-- Opening Marker --

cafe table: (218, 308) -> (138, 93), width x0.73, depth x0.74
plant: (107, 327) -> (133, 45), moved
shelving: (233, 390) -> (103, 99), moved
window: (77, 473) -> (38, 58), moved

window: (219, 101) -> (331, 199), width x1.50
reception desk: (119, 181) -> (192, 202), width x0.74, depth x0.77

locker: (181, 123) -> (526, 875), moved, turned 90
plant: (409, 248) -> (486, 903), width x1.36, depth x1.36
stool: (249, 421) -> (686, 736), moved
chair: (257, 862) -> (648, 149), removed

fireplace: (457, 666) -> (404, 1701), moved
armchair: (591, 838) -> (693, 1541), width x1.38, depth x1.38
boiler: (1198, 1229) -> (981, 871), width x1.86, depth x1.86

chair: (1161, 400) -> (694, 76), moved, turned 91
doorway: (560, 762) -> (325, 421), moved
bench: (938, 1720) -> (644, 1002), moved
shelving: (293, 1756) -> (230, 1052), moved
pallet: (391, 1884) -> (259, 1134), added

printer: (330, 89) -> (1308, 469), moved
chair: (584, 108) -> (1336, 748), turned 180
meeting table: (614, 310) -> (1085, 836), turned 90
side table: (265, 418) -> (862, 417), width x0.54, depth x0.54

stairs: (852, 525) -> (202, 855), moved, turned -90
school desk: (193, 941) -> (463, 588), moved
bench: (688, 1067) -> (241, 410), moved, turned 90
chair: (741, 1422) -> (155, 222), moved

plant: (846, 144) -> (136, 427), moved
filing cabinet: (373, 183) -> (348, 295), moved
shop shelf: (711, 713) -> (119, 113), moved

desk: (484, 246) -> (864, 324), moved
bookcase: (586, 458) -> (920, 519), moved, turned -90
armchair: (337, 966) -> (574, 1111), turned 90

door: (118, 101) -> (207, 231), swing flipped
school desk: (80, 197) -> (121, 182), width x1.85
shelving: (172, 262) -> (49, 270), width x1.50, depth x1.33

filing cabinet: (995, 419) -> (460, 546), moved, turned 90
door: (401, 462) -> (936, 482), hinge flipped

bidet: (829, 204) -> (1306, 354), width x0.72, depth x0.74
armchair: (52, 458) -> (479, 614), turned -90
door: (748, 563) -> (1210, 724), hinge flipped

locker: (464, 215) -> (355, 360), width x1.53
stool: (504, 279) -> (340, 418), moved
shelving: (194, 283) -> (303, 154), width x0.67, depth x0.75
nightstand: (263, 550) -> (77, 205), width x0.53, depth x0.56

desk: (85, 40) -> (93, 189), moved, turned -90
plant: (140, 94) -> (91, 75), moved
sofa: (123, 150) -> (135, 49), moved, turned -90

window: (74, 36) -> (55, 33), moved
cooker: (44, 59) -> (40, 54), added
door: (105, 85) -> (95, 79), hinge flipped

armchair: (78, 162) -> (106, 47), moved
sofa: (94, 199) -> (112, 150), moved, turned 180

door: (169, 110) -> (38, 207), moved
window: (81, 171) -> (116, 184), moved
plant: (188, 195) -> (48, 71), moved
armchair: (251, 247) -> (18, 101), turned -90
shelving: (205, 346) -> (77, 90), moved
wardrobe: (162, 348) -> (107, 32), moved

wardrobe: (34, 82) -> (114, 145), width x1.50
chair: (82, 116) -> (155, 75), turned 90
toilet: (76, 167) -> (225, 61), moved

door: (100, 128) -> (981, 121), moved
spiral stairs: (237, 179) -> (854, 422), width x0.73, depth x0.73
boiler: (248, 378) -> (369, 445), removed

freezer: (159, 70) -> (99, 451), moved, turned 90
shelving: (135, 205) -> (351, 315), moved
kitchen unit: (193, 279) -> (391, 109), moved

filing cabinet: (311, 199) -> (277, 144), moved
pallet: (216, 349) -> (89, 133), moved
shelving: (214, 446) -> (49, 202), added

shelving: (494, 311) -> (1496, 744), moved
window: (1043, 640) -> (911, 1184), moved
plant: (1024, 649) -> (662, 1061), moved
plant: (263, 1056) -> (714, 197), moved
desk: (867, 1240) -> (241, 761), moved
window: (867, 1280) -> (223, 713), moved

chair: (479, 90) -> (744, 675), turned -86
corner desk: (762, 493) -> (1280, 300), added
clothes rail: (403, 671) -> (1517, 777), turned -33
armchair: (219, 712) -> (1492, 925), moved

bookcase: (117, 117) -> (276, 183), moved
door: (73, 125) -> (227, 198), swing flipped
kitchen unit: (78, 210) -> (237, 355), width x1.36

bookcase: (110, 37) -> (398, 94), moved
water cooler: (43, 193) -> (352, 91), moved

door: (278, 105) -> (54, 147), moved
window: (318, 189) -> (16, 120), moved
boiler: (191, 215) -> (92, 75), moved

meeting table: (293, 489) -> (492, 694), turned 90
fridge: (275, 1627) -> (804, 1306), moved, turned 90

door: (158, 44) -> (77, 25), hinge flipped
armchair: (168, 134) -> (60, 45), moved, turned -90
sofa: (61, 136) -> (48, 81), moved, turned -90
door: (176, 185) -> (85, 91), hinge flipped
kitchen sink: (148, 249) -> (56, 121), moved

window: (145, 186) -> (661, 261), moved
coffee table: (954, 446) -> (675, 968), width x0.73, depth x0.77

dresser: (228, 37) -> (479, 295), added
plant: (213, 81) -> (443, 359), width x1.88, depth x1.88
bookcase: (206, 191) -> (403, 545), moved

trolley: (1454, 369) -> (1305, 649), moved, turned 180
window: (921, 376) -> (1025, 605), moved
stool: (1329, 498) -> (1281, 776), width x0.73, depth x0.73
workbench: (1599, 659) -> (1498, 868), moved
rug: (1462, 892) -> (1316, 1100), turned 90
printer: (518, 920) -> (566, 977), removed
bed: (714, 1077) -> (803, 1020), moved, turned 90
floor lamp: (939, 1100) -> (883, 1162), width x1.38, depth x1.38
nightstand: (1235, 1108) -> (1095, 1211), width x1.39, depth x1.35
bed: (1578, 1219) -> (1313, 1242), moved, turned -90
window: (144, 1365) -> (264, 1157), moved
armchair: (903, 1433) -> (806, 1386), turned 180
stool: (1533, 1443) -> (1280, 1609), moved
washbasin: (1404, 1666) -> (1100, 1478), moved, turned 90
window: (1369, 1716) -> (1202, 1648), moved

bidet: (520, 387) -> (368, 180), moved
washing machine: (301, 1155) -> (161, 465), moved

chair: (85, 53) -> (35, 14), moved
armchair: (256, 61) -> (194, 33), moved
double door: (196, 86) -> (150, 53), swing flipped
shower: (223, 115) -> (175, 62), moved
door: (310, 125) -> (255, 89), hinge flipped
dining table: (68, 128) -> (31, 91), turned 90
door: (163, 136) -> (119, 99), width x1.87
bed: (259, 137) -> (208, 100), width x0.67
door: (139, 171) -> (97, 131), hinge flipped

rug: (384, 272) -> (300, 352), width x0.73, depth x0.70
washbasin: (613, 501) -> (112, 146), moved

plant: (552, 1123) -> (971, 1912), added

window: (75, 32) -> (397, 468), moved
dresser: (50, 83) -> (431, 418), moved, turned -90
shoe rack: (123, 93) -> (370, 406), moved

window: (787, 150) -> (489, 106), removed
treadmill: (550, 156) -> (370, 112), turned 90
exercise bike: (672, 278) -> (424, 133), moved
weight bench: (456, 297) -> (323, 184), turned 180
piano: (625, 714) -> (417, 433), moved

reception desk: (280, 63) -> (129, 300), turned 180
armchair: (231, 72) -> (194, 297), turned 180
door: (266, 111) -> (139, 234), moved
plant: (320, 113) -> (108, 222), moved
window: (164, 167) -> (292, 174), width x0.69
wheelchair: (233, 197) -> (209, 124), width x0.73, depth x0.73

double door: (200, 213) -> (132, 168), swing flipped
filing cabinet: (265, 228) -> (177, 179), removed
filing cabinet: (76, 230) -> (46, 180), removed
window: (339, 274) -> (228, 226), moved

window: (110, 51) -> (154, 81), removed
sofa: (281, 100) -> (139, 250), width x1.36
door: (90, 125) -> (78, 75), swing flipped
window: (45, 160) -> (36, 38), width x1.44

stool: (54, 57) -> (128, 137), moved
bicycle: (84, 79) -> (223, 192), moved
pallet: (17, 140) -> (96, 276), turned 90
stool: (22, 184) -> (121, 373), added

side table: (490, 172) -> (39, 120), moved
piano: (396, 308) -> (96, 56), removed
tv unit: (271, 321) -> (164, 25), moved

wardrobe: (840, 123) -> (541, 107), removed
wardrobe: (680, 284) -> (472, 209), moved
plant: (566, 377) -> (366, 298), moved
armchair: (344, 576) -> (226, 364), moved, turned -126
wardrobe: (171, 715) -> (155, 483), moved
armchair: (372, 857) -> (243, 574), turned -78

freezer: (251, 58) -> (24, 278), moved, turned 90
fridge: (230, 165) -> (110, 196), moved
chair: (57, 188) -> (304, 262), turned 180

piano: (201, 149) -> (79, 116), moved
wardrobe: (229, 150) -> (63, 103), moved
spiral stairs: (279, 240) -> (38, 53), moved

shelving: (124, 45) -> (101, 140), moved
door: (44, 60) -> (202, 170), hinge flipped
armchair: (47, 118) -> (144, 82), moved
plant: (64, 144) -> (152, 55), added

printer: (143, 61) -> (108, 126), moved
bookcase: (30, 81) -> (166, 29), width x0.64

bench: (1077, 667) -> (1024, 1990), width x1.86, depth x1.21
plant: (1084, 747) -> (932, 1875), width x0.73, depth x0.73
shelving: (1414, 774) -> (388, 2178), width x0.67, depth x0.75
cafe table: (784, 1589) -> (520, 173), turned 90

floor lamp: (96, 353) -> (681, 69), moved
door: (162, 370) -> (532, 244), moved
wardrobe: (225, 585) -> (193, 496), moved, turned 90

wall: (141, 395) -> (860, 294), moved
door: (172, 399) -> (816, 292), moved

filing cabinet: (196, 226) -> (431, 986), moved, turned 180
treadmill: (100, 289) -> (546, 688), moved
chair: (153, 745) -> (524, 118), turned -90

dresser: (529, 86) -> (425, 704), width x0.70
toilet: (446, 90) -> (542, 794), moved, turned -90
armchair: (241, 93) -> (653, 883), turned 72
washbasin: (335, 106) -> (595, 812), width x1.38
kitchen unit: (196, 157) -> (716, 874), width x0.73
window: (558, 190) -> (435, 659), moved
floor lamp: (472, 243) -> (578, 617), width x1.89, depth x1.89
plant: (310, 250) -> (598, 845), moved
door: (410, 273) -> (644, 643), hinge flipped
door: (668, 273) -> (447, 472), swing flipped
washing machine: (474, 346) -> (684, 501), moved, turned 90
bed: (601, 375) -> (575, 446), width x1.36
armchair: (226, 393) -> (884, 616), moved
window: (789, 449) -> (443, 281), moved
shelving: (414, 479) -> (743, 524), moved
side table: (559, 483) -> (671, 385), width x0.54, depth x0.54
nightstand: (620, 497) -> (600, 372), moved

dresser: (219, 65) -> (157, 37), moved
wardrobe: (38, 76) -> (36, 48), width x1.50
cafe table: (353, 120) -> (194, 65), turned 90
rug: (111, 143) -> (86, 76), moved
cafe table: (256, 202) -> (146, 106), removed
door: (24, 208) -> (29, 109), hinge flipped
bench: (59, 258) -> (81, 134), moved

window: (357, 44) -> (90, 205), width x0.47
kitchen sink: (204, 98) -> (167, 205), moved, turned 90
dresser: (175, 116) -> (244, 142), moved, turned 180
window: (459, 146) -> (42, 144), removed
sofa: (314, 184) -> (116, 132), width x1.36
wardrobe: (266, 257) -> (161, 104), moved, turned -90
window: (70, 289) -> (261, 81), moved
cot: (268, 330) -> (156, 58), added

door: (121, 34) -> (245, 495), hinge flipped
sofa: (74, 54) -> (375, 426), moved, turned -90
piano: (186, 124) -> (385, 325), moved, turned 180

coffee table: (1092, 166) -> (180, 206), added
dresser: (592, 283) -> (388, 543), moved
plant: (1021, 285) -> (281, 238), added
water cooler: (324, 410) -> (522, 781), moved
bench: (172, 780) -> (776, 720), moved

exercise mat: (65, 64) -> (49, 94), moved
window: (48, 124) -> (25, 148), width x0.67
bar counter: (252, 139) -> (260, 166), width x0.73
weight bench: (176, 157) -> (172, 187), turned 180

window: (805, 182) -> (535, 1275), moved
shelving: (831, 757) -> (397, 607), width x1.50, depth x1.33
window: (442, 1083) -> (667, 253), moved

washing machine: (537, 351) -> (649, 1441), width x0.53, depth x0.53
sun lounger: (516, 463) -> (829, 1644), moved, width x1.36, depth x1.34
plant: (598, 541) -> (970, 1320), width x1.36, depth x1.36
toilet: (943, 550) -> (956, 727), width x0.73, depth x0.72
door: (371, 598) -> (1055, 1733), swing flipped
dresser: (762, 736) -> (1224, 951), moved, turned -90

-- Closing Marker --

__Problem requirements__:
Using the listing above, return word for word each line from the one that has "window: (77, 473) -> (38, 58), moved" through the one that has "bench: (688, 1067)", and no line outside that range.

__Exercise solution__:
window: (77, 473) -> (38, 58), moved

window: (219, 101) -> (331, 199), width x1.50
reception desk: (119, 181) -> (192, 202), width x0.74, depth x0.77

locker: (181, 123) -> (526, 875), moved, turned 90
plant: (409, 248) -> (486, 903), width x1.36, depth x1.36
stool: (249, 421) -> (686, 736), moved
chair: (257, 862) -> (648, 149), removed

fireplace: (457, 666) -> (404, 1701), moved
armchair: (591, 838) -> (693, 1541), width x1.38, depth x1.38
boiler: (1198, 1229) -> (981, 871), width x1.86, depth x1.86

chair: (1161, 400) -> (694, 76), moved, turned 91
doorway: (560, 762) -> (325, 421), moved
bench: (938, 1720) -> (644, 1002), moved
shelving: (293, 1756) -> (230, 1052), moved
pallet: (391, 1884) -> (259, 1134), added

printer: (330, 89) -> (1308, 469), moved
chair: (584, 108) -> (1336, 748), turned 180
meeting table: (614, 310) -> (1085, 836), turned 90
side table: (265, 418) -> (862, 417), width x0.54, depth x0.54

stairs: (852, 525) -> (202, 855), moved, turned -90
school desk: (193, 941) -> (463, 588), moved
bench: (688, 1067) -> (241, 410), moved, turned 90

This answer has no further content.